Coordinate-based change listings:
- Opening Delimiter -
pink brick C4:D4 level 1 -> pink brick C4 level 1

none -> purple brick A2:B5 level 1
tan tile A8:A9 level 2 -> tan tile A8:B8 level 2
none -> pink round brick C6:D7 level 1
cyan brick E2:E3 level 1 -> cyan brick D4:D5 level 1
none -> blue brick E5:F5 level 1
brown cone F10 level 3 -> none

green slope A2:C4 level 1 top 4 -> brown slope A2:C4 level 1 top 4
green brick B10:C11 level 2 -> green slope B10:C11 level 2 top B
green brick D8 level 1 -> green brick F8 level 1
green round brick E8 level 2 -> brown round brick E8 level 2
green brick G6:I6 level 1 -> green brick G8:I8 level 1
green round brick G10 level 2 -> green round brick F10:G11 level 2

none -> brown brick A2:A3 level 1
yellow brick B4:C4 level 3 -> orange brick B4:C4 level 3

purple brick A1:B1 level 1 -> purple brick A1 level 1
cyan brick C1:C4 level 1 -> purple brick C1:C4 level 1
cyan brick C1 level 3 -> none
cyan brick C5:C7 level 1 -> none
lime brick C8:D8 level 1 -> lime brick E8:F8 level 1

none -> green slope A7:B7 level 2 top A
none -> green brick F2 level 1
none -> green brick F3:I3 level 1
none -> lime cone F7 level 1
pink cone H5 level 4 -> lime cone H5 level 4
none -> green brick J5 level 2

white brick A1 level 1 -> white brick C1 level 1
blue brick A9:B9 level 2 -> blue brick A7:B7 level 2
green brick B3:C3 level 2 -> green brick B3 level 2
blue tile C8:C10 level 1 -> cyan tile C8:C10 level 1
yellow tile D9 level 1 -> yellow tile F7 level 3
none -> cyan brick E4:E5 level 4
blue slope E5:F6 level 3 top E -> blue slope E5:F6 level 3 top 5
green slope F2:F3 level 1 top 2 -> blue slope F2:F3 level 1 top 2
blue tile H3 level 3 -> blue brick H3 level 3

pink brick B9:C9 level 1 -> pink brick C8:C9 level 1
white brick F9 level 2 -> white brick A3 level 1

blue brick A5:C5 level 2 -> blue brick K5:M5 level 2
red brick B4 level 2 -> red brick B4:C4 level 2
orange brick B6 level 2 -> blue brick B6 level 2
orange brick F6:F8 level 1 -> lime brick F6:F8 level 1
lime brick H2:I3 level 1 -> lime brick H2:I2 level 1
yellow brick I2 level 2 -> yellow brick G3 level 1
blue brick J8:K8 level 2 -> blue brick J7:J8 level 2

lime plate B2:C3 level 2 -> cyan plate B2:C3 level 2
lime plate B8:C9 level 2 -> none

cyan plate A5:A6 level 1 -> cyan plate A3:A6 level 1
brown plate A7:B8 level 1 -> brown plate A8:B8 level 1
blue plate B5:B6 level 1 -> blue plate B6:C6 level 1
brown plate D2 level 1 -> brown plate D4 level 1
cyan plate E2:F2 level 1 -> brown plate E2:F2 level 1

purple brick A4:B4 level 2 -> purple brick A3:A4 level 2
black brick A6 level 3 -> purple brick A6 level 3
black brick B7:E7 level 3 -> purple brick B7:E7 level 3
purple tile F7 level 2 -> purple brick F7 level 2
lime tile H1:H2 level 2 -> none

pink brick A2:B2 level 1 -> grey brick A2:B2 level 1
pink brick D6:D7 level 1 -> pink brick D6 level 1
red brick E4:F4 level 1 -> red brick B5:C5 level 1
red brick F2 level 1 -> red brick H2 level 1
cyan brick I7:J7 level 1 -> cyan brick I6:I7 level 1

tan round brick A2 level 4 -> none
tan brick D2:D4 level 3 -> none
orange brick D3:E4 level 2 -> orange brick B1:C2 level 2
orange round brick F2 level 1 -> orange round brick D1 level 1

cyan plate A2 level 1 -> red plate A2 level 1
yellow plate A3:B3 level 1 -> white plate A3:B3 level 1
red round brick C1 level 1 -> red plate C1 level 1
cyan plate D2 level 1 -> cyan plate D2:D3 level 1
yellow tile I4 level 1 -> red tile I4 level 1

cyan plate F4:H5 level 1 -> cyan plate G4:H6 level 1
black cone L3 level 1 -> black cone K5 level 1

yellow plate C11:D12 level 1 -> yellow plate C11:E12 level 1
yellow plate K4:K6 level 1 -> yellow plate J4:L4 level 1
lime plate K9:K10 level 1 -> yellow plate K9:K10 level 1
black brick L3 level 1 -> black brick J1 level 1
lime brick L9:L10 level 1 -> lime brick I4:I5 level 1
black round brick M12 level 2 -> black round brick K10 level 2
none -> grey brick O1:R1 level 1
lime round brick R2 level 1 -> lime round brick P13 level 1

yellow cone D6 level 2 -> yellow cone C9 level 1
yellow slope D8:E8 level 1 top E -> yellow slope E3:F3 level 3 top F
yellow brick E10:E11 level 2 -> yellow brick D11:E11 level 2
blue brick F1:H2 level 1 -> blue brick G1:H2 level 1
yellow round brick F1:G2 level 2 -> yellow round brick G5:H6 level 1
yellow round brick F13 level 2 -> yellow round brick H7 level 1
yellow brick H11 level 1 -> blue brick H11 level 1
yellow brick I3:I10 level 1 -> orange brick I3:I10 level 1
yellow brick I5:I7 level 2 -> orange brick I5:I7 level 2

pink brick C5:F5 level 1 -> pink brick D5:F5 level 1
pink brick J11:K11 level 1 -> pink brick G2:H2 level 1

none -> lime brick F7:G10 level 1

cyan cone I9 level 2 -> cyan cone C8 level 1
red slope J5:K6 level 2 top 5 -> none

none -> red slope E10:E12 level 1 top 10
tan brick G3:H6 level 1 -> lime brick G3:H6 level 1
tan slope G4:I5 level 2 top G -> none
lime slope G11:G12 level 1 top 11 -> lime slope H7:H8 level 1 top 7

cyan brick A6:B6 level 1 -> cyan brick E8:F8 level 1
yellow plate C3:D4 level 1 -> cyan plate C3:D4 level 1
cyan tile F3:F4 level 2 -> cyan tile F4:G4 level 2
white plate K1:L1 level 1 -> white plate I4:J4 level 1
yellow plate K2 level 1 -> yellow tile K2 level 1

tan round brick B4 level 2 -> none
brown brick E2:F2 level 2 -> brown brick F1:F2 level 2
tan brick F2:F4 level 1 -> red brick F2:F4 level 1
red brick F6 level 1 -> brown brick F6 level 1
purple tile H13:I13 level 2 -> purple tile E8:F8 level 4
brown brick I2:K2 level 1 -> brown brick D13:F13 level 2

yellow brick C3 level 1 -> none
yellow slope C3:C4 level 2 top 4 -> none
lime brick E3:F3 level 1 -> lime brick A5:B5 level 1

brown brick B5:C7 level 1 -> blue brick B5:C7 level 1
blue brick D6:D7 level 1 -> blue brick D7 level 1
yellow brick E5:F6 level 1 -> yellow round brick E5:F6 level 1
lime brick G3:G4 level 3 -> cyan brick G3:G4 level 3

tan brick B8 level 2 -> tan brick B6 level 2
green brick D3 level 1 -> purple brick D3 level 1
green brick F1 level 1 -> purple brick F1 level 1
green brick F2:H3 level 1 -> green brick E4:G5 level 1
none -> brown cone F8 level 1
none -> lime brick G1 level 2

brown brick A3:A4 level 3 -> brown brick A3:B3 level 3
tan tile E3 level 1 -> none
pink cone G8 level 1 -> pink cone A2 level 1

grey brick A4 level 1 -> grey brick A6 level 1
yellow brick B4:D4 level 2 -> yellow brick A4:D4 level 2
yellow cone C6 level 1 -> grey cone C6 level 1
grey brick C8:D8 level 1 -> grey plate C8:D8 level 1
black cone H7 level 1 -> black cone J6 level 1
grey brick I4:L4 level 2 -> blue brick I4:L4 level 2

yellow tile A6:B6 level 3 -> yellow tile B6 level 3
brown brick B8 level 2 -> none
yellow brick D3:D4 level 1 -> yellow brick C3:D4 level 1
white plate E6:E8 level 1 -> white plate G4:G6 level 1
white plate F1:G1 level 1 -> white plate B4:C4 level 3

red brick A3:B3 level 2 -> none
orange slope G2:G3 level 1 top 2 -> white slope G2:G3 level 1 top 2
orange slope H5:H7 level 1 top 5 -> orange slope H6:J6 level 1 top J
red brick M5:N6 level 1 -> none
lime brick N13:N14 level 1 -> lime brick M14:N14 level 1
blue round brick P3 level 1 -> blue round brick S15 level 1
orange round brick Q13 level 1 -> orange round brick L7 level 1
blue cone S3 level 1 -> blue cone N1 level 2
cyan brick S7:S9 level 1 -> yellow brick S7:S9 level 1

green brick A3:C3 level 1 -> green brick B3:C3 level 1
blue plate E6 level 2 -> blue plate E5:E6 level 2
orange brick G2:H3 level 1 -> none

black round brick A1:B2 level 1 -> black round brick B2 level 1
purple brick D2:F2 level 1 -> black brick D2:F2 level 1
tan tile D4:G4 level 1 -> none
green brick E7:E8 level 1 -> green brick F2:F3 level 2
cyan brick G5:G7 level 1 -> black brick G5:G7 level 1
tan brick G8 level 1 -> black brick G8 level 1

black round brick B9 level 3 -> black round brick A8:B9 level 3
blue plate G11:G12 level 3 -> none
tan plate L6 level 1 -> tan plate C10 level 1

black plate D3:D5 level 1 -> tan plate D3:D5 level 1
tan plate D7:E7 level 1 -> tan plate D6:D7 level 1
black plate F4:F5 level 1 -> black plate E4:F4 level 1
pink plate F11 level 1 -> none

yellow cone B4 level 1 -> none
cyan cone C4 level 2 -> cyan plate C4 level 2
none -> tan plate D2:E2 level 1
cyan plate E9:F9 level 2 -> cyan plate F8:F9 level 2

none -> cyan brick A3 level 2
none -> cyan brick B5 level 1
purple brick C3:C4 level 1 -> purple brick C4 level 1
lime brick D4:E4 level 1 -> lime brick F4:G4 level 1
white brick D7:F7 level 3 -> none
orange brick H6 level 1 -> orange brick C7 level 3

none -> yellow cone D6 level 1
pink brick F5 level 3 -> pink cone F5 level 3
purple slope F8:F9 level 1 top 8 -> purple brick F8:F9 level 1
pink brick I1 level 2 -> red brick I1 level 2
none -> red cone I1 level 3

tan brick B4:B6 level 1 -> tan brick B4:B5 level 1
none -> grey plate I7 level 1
- Closing Delimiter -
**Problem to work on**
Output, from the data above, the lines from the line with "cyan plate A5:A6" to the line with "black brick A6" exactly as they stand, both ends included and nothing else.

**Task response**
cyan plate A5:A6 level 1 -> cyan plate A3:A6 level 1
brown plate A7:B8 level 1 -> brown plate A8:B8 level 1
blue plate B5:B6 level 1 -> blue plate B6:C6 level 1
brown plate D2 level 1 -> brown plate D4 level 1
cyan plate E2:F2 level 1 -> brown plate E2:F2 level 1

purple brick A4:B4 level 2 -> purple brick A3:A4 level 2
black brick A6 level 3 -> purple brick A6 level 3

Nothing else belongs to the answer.